+++ Listed records +++
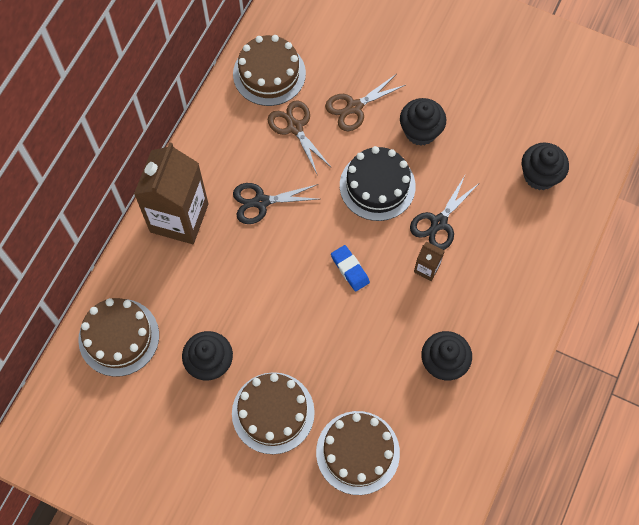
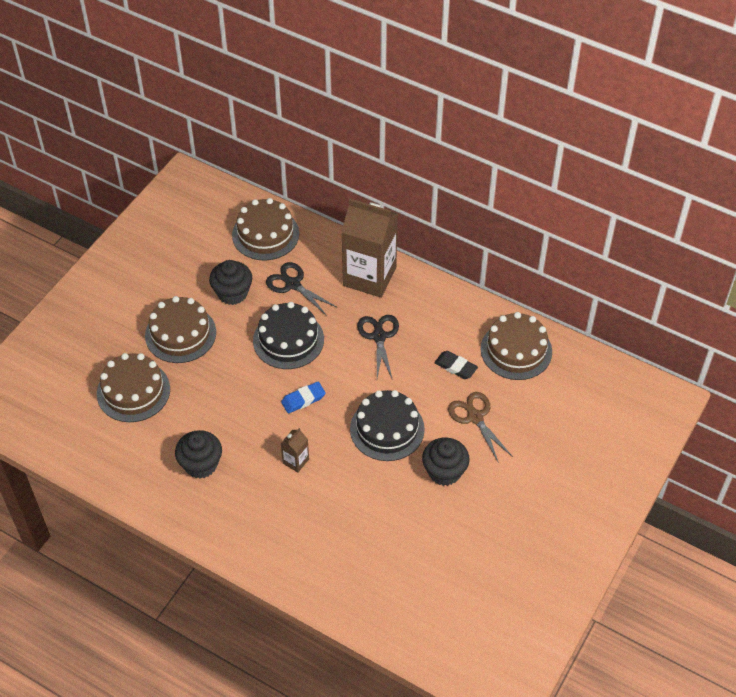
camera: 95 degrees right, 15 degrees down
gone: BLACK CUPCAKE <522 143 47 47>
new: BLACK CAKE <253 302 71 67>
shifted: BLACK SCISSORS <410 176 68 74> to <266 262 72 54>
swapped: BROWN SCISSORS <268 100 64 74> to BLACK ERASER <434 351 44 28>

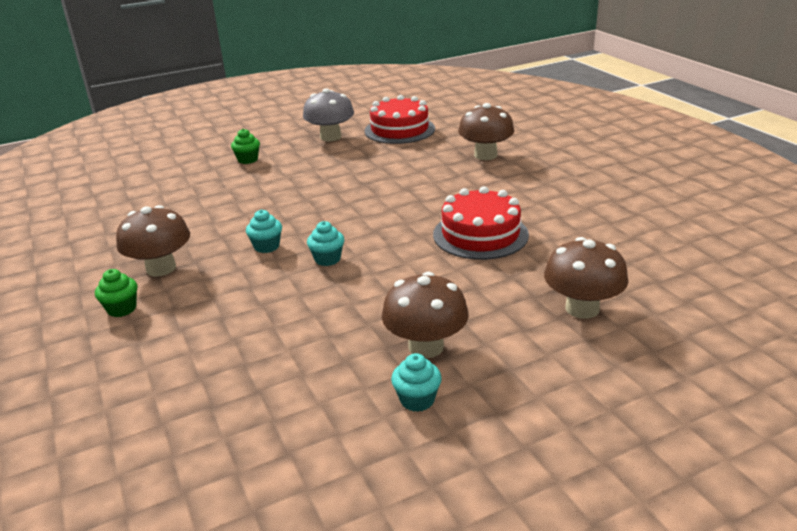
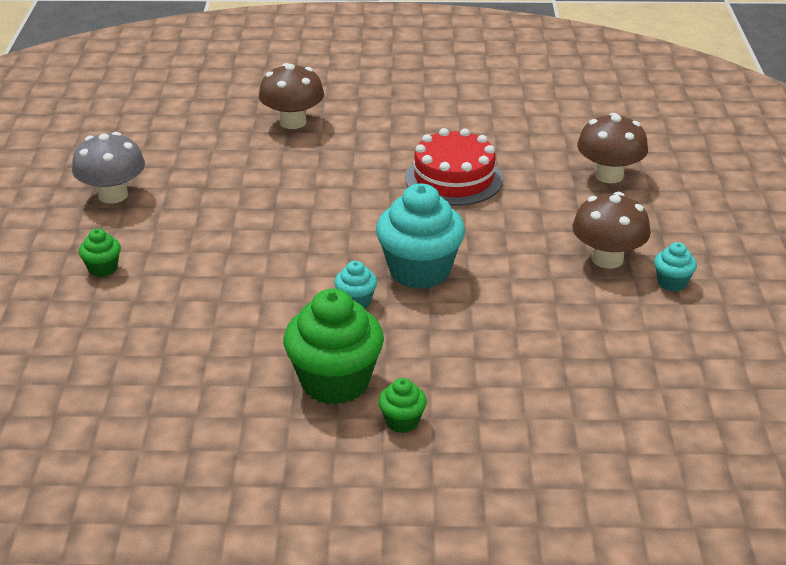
camera: 65 degrees left, 5 degrees up
gone: RED CAKE <365 95 70 49>
swapped: BROWN MUSHROOM <116 205 74 71> to GREEN CUPCAKE <284 289 100 116>
scaled: TURQUOISE CUPCAKE <307 221 37 45> = <376 184 89 105> x2.13

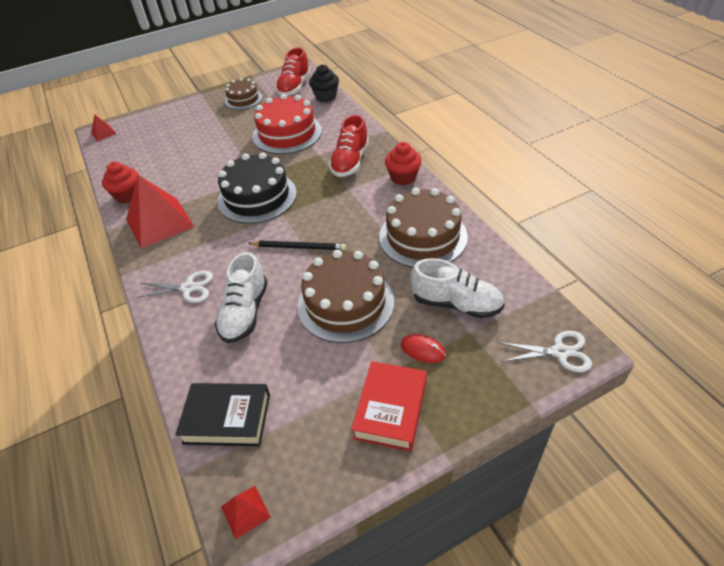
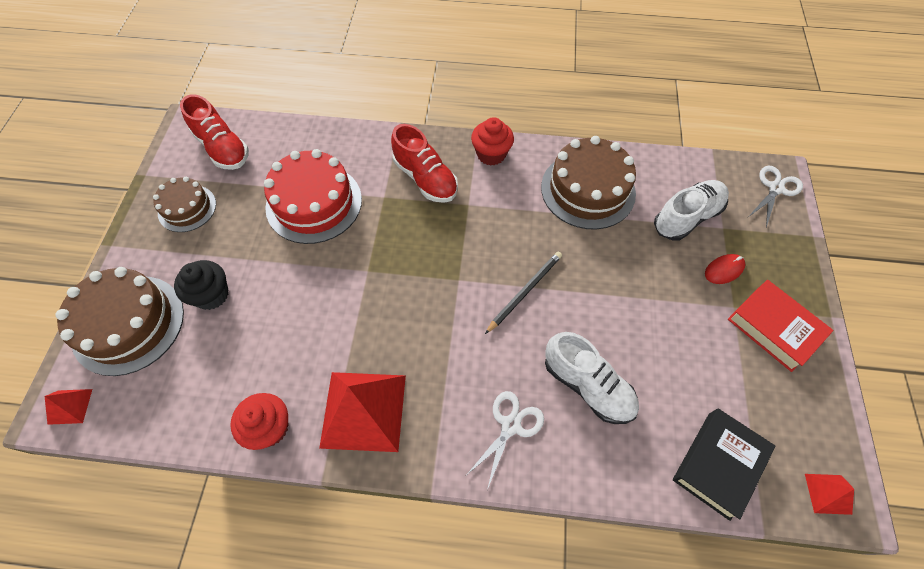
camera: 60 degrees left, 15 degrees up
gone: BLACK CAKE <218 152 79 72>
shifted: BLACK CUPCAKE <309 64 30 38> to <174 260 55 50>; BROWN CAKE <297 250 97 93> to <55 267 129 109>

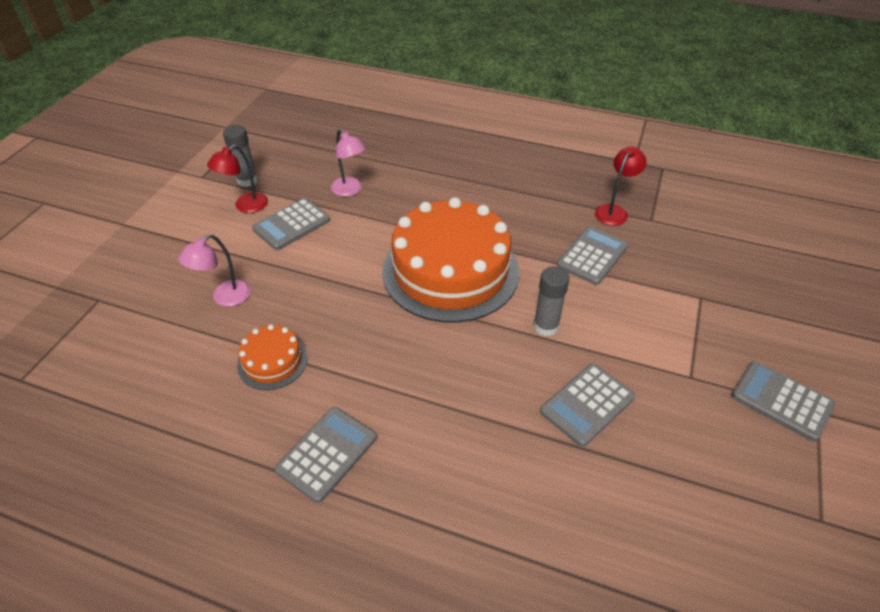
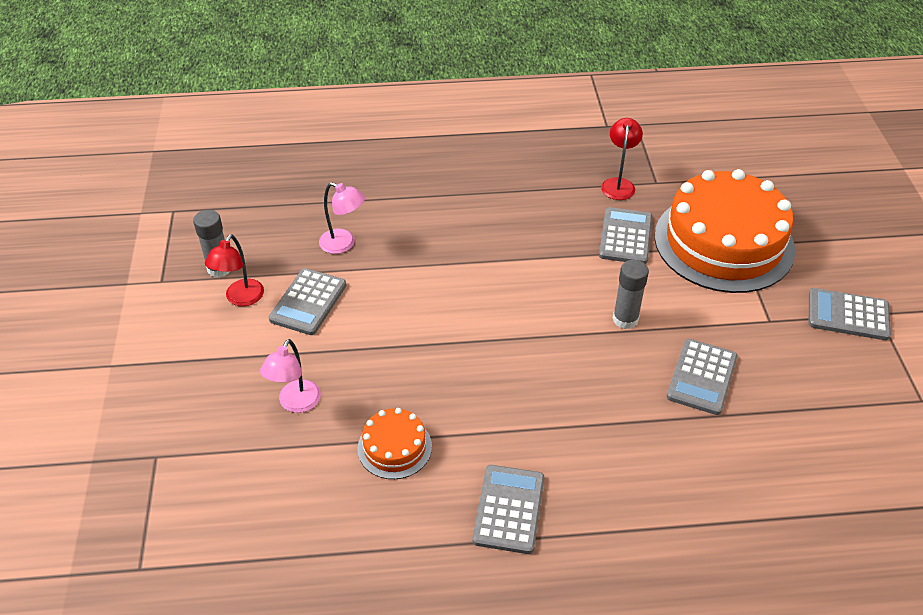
camera: 25 degrees left, 0 degrees up
shifted: ORANGE CAKE <382 197 137 126> to <654 169 141 124>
+++
== Your goal ==
Across the entries above, state how many lines include the string "camera", with no other text.

== Written solution ==
4